▸ **What you need to do**
Of all the lines below, output only those starting at the one with "black duck: 7 -> 6" and ending at the one with "yellow mushroom: 12 -> 11", both ends included, exactly as written.

*** Opening of Information ***

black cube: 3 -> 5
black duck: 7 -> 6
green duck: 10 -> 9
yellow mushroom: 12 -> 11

*** Close of Information ***
*** Opening of Information ***

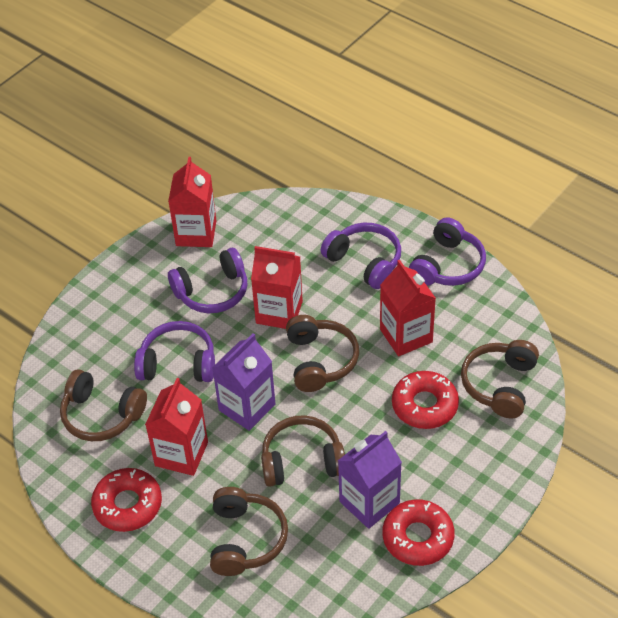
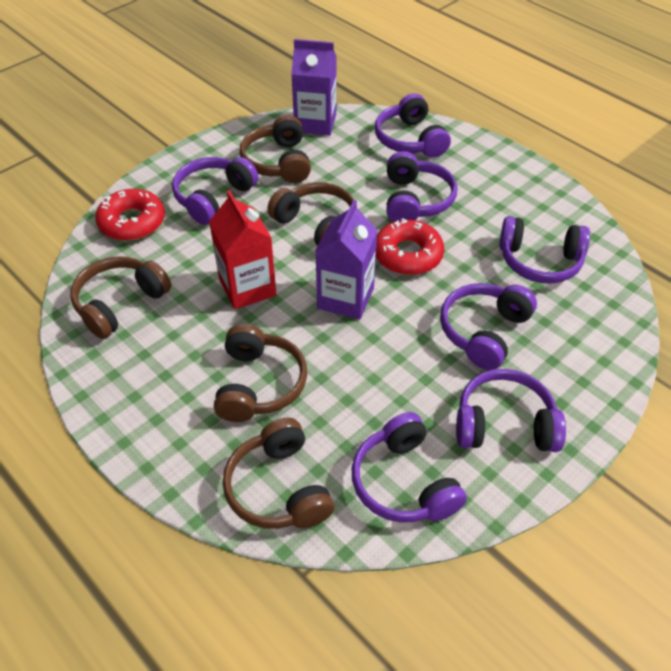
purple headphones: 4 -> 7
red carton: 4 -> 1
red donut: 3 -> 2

*** Close of Information ***

▸ **Expected answer**
black duck: 7 -> 6
green duck: 10 -> 9
yellow mushroom: 12 -> 11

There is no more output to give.